## EXERCISE
Everything from the line holding "(294, 196) = (266, 183): turquoise" through the final line of the entries below is to be duplicated exactly, and nothing outside that span.

────────────────────────────────────────

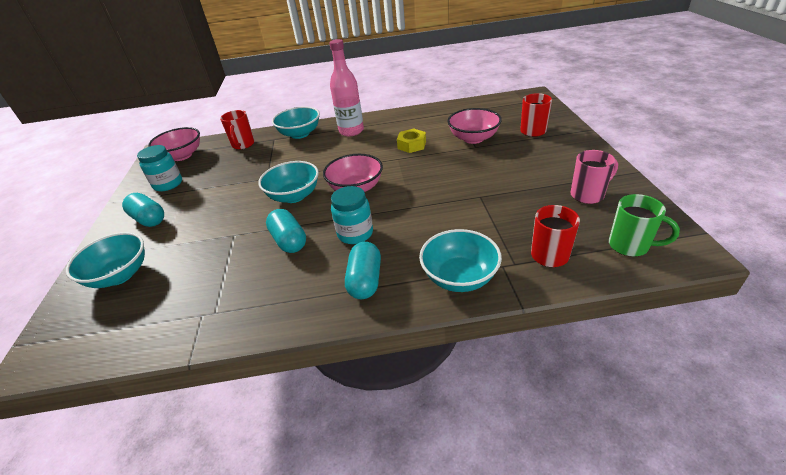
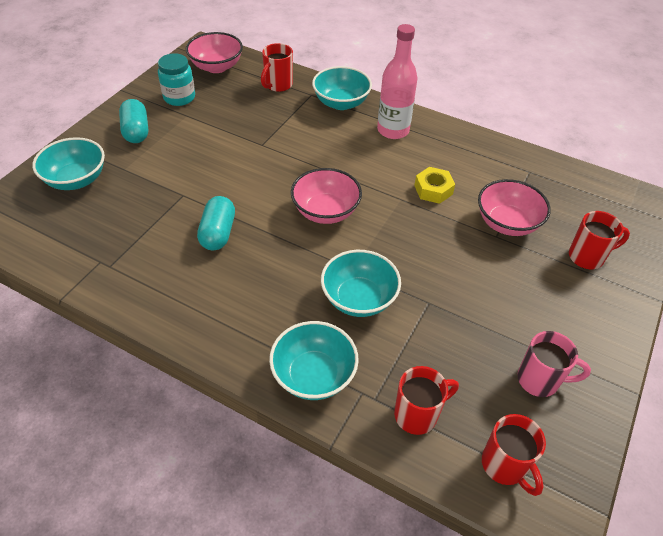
camera: 30 degrees right, 10 degrees up
(294, 196) = (266, 183): turquoise bowl -> turquoise bowl (359, 298)
(355, 233) = (276, 264): turquoise jar -> none
(365, 280) = (238, 319): turquoise capsule -> none
(630, 246) = (505, 466): green mug -> red mug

────────────────────────────────────────

## RESULT
(294, 196) = (266, 183): turquoise bowl -> turquoise bowl (359, 298)
(355, 233) = (276, 264): turquoise jar -> none
(365, 280) = (238, 319): turquoise capsule -> none
(630, 246) = (505, 466): green mug -> red mug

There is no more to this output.